▶ [THE RECORDS]:
>>>
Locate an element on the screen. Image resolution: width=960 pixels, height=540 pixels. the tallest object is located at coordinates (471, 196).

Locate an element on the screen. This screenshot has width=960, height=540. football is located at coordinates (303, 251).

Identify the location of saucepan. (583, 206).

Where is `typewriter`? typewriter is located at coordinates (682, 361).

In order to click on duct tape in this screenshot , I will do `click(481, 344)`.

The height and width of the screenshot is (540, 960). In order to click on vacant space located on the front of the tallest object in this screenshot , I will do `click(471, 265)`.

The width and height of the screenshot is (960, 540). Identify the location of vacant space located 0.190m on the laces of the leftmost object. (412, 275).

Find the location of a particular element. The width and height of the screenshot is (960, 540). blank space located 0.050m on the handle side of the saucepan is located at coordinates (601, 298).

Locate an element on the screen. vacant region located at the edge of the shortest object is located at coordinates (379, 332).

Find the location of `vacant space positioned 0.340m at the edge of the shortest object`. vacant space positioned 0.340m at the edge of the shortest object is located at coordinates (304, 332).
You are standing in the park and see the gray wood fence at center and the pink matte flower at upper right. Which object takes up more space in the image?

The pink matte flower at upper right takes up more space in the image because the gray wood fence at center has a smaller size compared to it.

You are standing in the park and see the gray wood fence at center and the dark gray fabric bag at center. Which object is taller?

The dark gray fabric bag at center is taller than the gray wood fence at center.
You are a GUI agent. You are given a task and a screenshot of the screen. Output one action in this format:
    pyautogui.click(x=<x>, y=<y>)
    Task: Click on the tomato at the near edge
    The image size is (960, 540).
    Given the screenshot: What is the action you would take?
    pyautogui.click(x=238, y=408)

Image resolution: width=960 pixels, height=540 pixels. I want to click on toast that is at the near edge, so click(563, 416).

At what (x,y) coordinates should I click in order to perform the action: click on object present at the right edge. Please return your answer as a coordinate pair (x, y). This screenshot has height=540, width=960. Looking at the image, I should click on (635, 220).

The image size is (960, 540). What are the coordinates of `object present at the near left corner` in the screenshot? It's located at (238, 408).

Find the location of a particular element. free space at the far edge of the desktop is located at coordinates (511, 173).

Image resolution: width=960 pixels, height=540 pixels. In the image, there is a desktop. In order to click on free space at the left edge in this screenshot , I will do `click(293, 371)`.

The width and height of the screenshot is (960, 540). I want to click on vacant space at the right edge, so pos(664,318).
<<<
▶ [TASK INSTRUCTIONS]:
Return verbatim the entries from the line containing "coordinates (682, 361)." through the line containing "The width and height of the screenshot is (960, 540). Identify", including both of those lines.

▶ [TASK RESULT]:
Where is `typewriter`? typewriter is located at coordinates (682, 361).

In order to click on duct tape in this screenshot , I will do `click(481, 344)`.

The height and width of the screenshot is (540, 960). In order to click on vacant space located on the front of the tallest object in this screenshot , I will do `click(471, 265)`.

The width and height of the screenshot is (960, 540). Identify the location of vacant space located 0.190m on the laces of the leftmost object. (412, 275).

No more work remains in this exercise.